■ Assignment
Within the data below, copy each line where the string "turquoise" is found.

[Colored object listings]

★ ★ ★

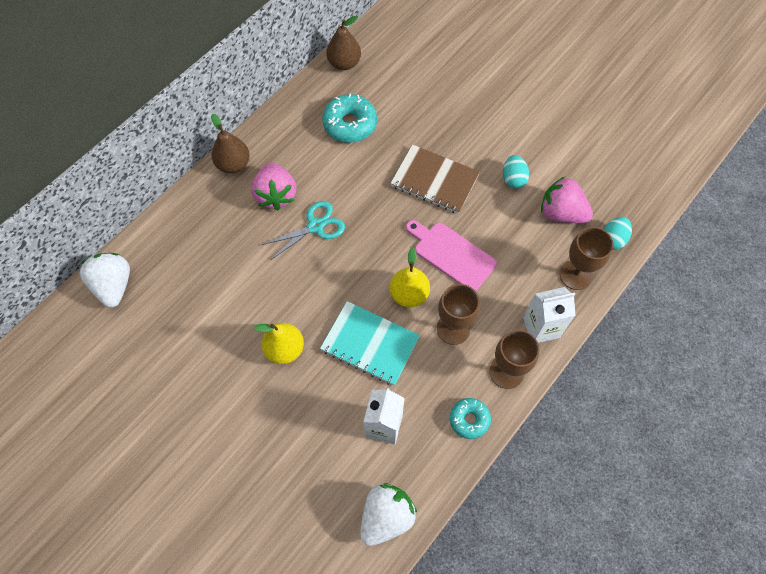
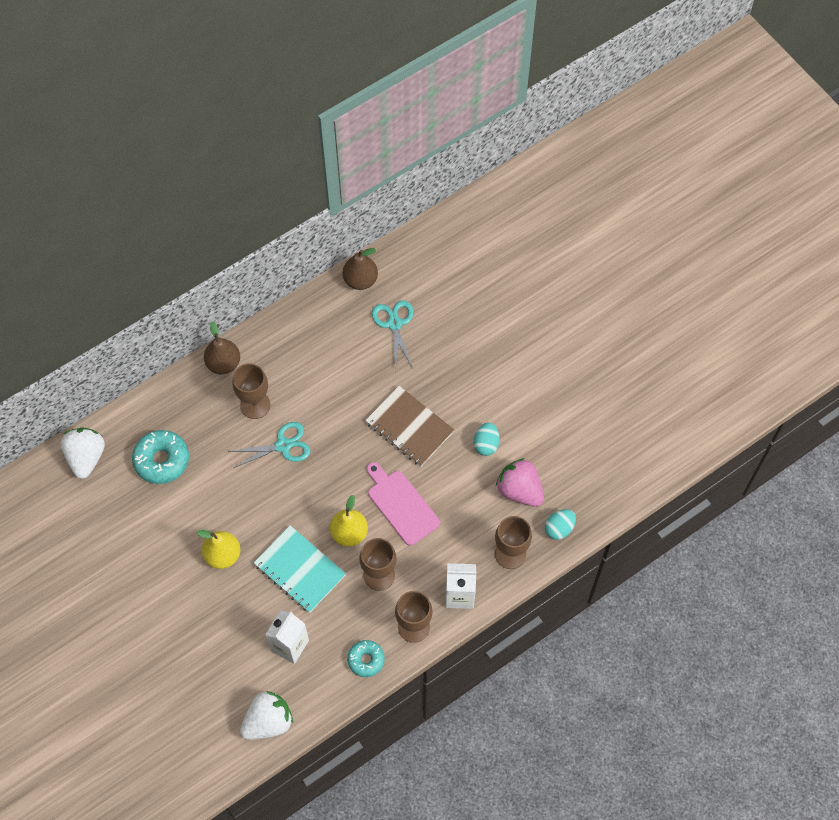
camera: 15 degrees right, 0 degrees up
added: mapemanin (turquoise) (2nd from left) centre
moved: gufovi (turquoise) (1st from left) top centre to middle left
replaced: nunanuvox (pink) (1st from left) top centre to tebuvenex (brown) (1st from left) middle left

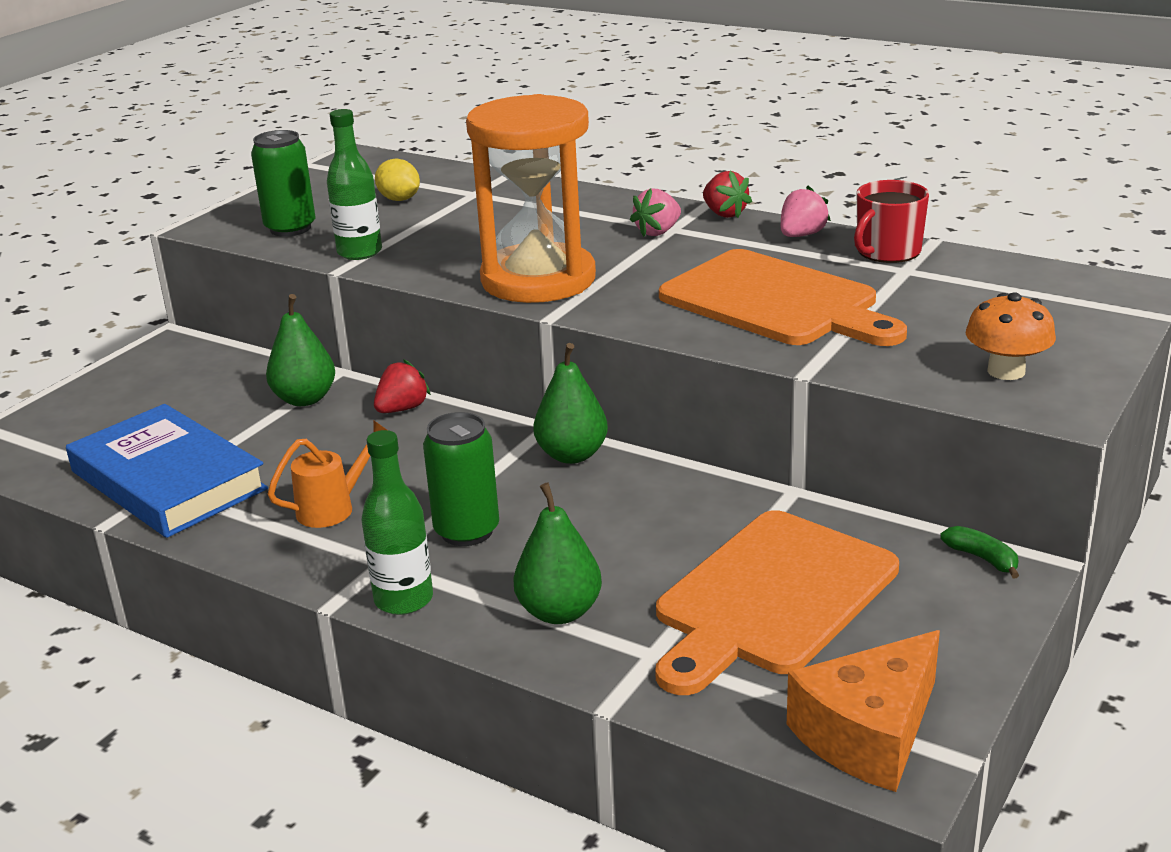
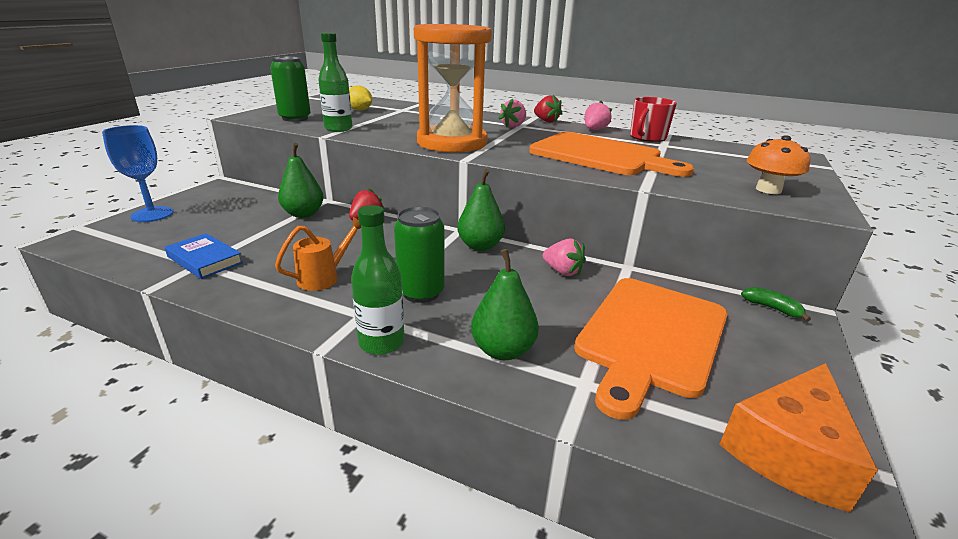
camera: 10 degrees left, 0 degrees up
added: tebuvenex (blue) top left; nunanuvox (pink) (2nd from left) centre
resized: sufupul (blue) middle left = middle left x0.53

★ ★ ★

■ Result
added: mapemanin (turquoise) (2nd from left) centre
moved: gufovi (turquoise) (1st from left) top centre to middle left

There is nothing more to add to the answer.